▶ [EXERCISE REQUIREMENTS]
Output all of the records word for word and drop the images.
** Opening SOURCE DATA block **
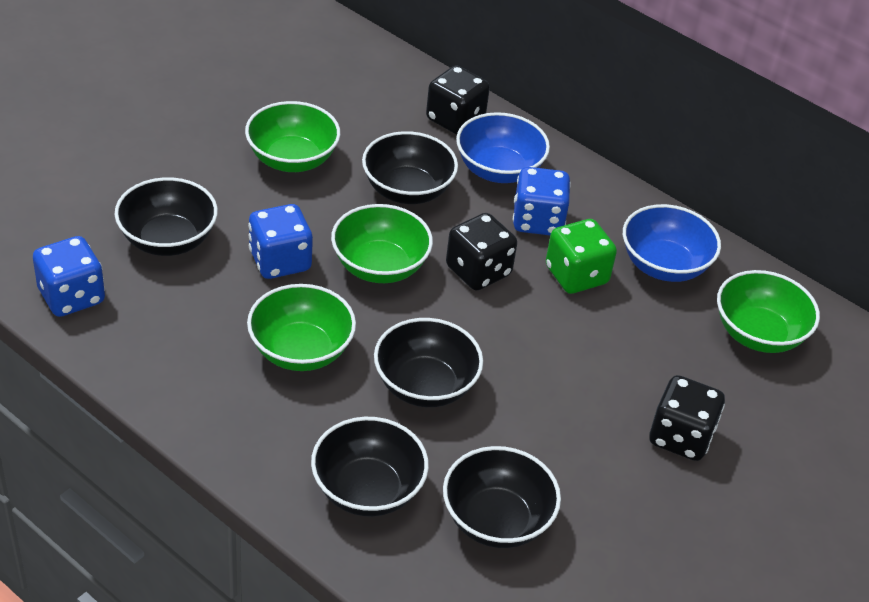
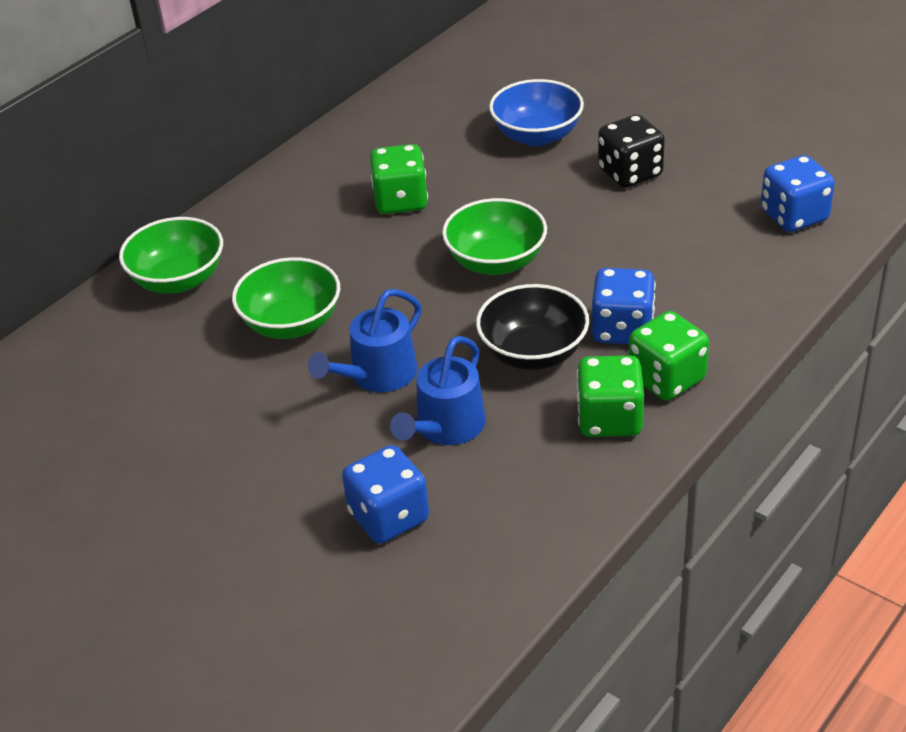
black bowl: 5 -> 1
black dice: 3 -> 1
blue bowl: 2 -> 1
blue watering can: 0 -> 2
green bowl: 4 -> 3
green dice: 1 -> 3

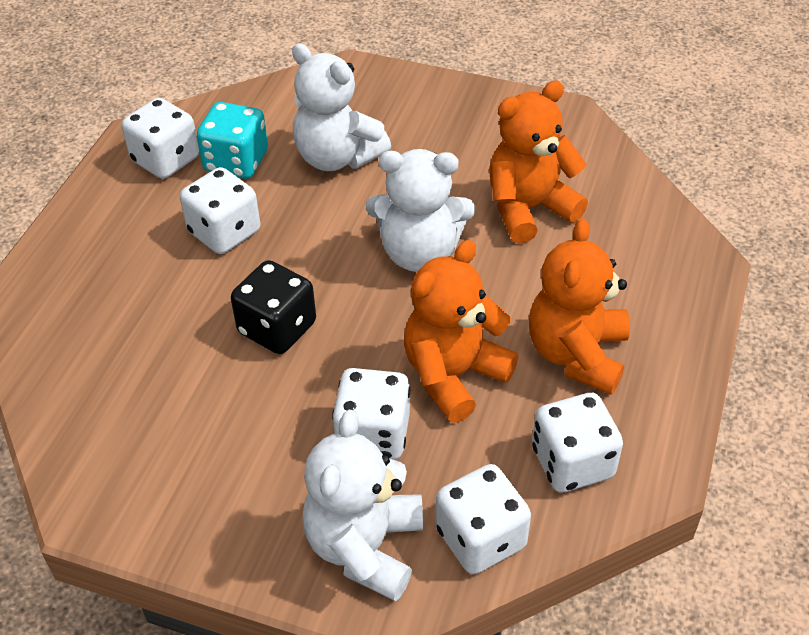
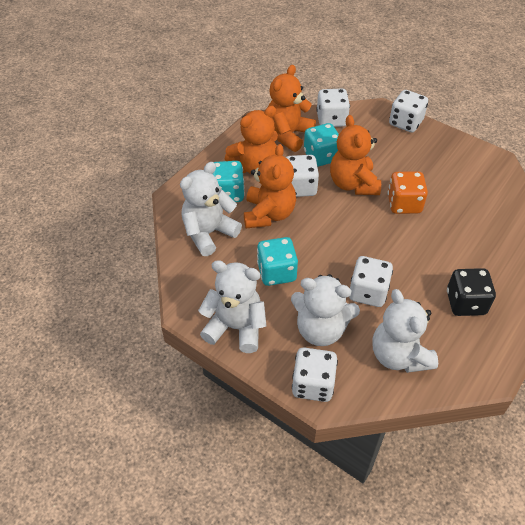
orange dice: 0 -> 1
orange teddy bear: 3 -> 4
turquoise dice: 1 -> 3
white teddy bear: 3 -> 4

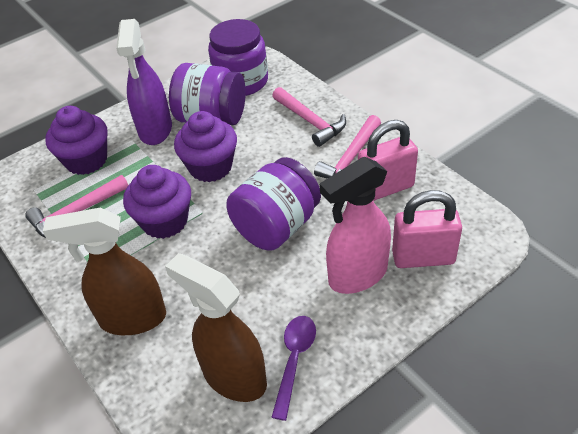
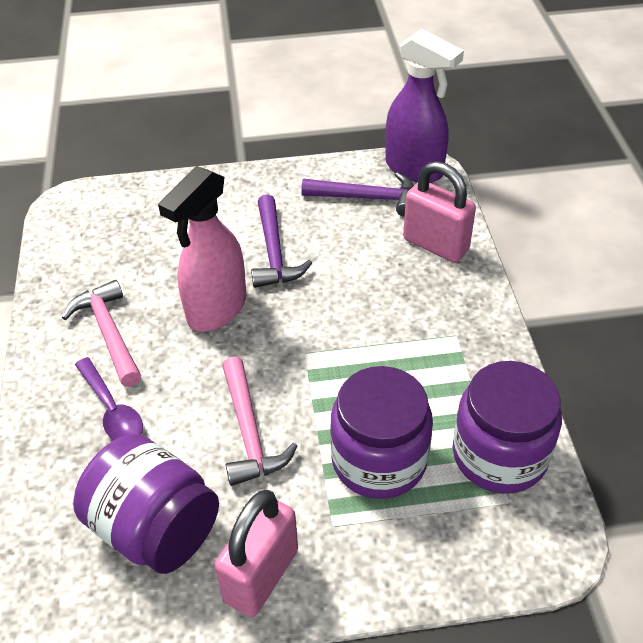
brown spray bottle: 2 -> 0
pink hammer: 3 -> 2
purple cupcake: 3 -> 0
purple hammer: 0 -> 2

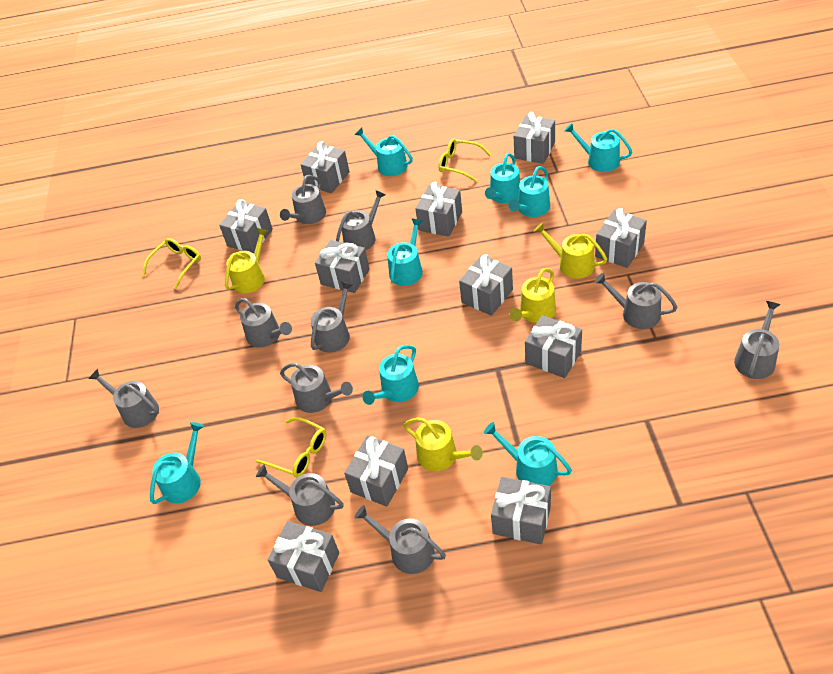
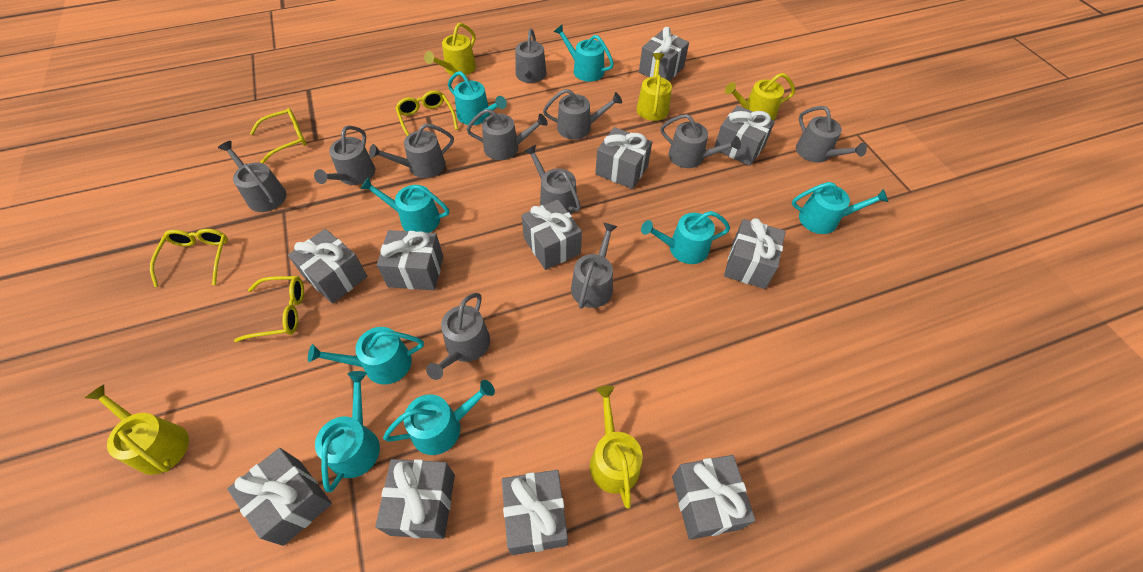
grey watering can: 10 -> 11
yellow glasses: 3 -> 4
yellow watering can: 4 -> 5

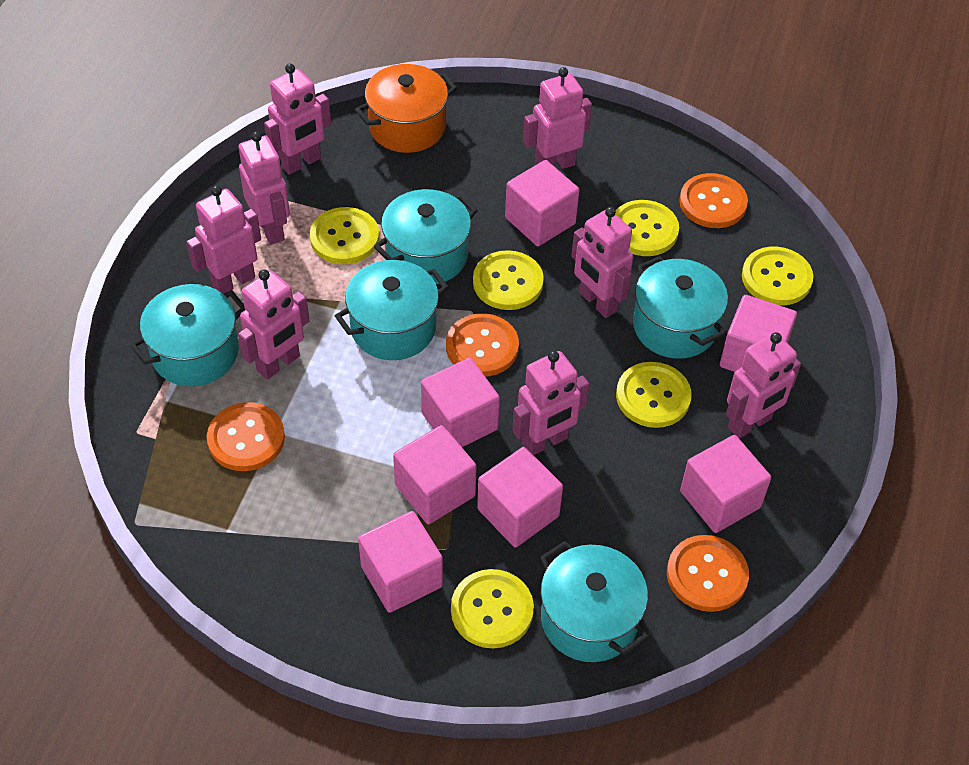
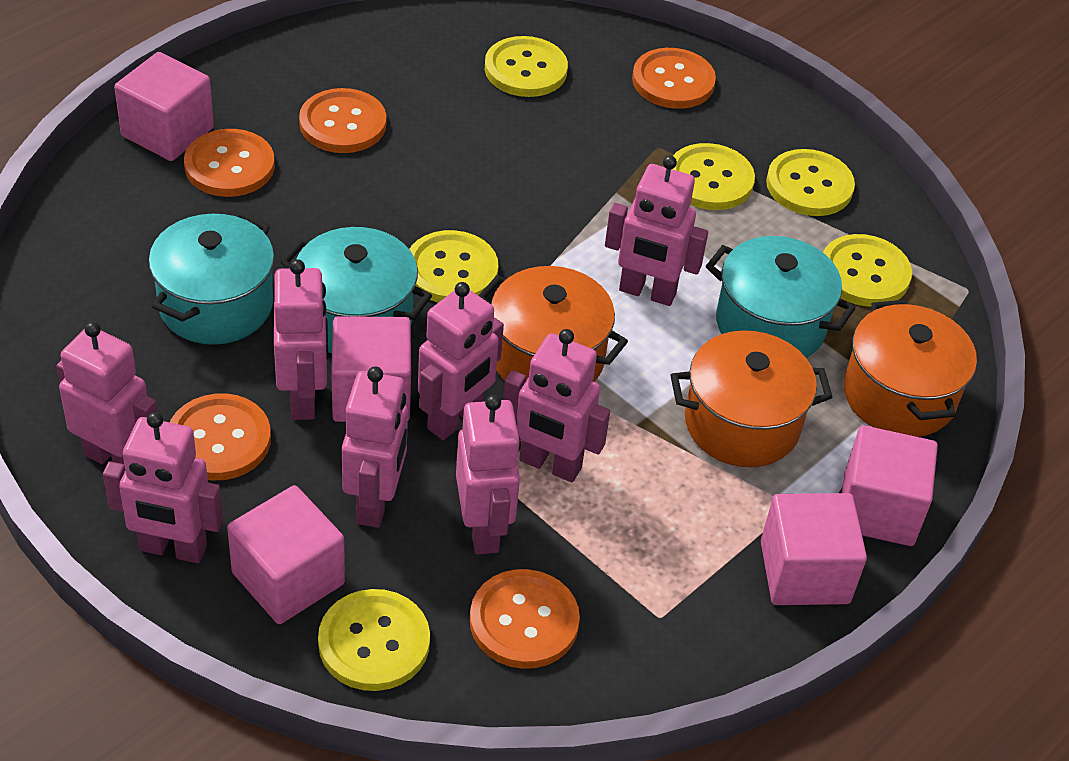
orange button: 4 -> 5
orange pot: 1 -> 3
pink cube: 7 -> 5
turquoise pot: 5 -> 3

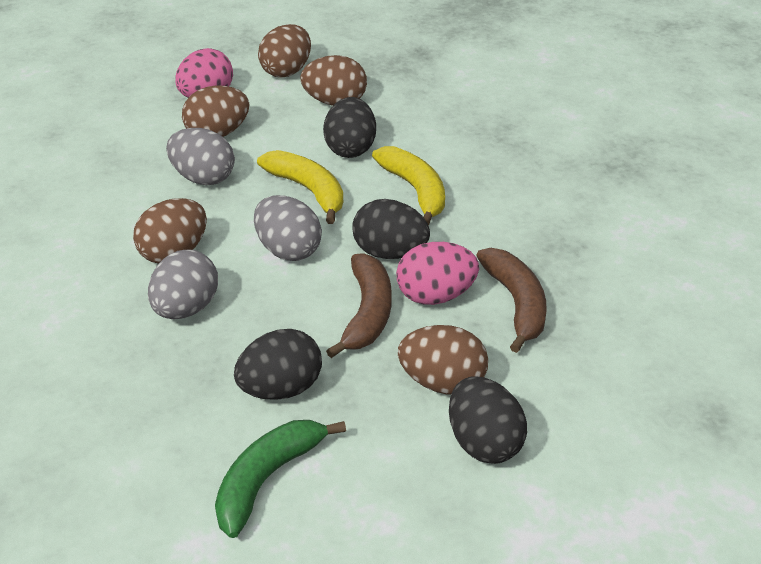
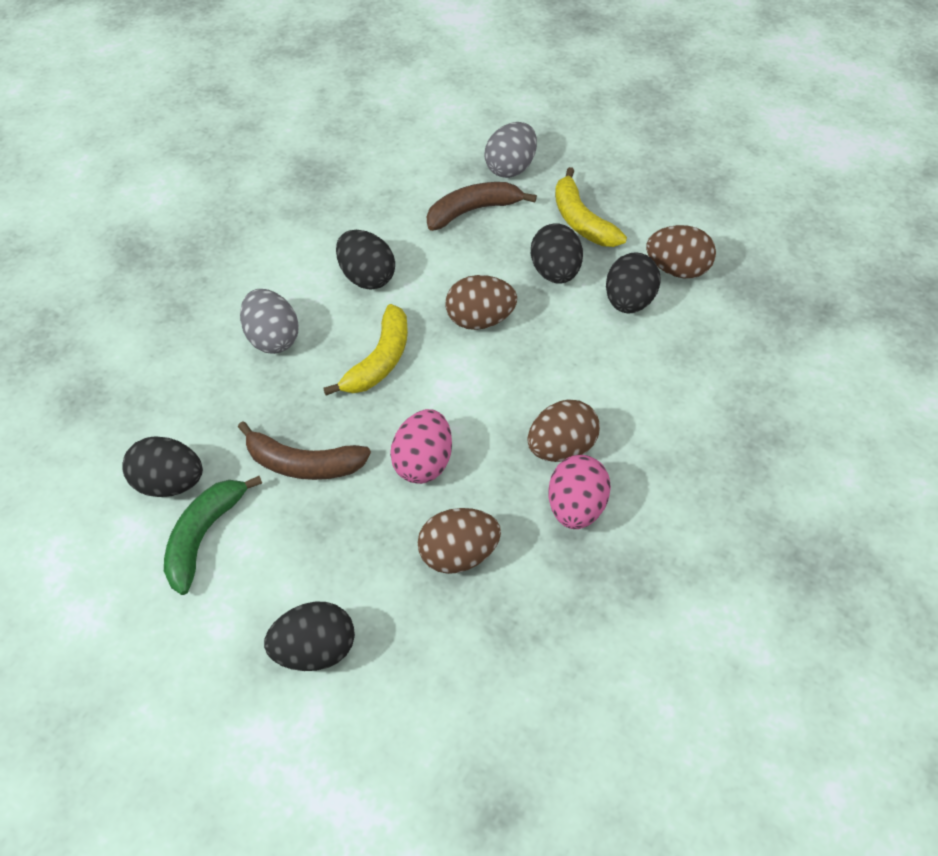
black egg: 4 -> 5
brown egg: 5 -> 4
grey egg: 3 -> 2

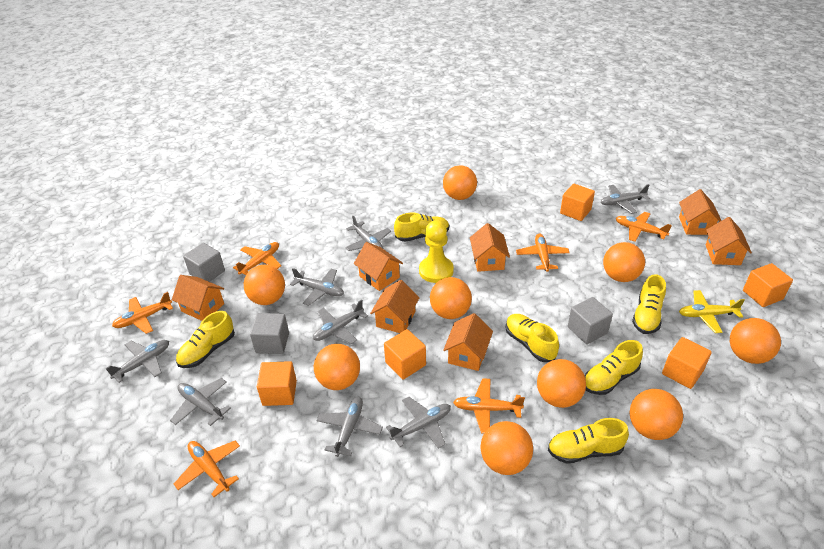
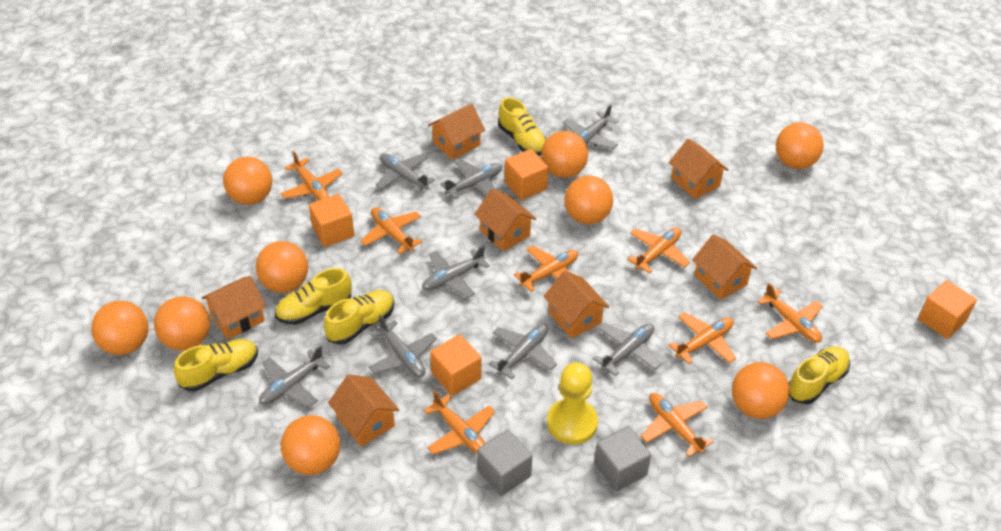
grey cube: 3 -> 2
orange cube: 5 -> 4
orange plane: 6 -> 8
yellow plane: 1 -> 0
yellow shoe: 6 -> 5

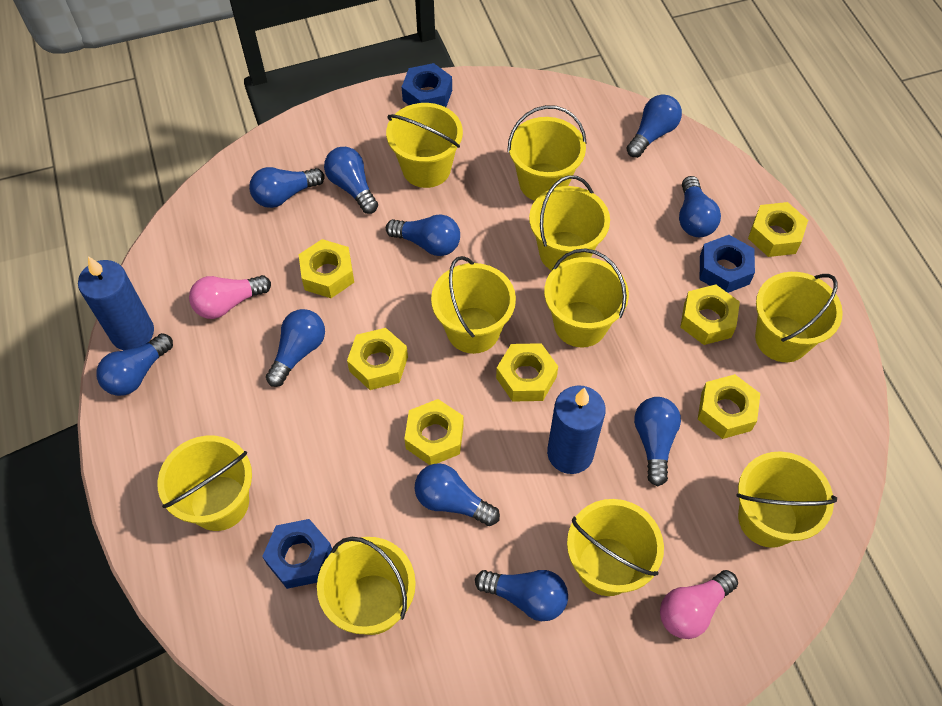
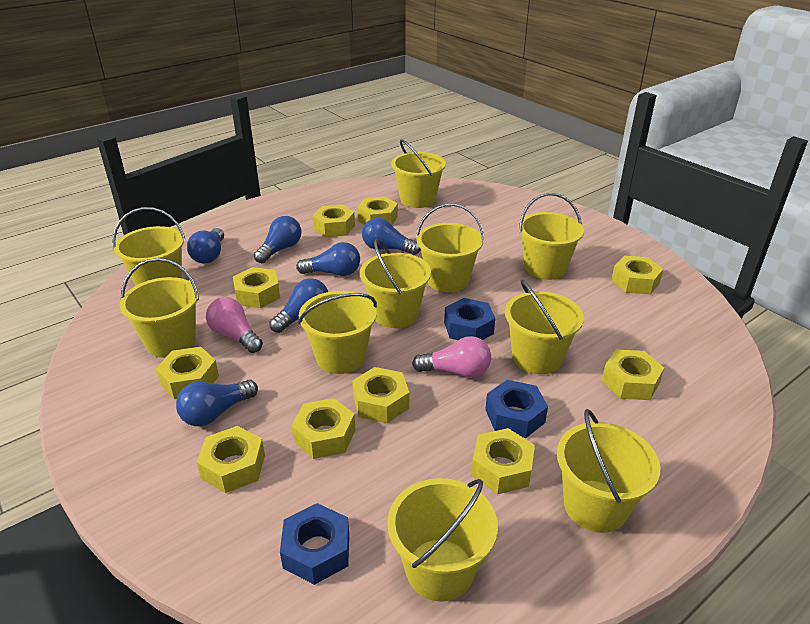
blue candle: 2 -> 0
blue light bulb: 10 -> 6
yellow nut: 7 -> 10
** Closing SOURCE DATA block **
▶ [TASK OUTPUT]
black bowl: 5 -> 1
black dice: 3 -> 1
blue bowl: 2 -> 1
blue watering can: 0 -> 2
green bowl: 4 -> 3
green dice: 1 -> 3

orange dice: 0 -> 1
orange teddy bear: 3 -> 4
turquoise dice: 1 -> 3
white teddy bear: 3 -> 4

brown spray bottle: 2 -> 0
pink hammer: 3 -> 2
purple cupcake: 3 -> 0
purple hammer: 0 -> 2

grey watering can: 10 -> 11
yellow glasses: 3 -> 4
yellow watering can: 4 -> 5

orange button: 4 -> 5
orange pot: 1 -> 3
pink cube: 7 -> 5
turquoise pot: 5 -> 3

black egg: 4 -> 5
brown egg: 5 -> 4
grey egg: 3 -> 2

grey cube: 3 -> 2
orange cube: 5 -> 4
orange plane: 6 -> 8
yellow plane: 1 -> 0
yellow shoe: 6 -> 5

blue candle: 2 -> 0
blue light bulb: 10 -> 6
yellow nut: 7 -> 10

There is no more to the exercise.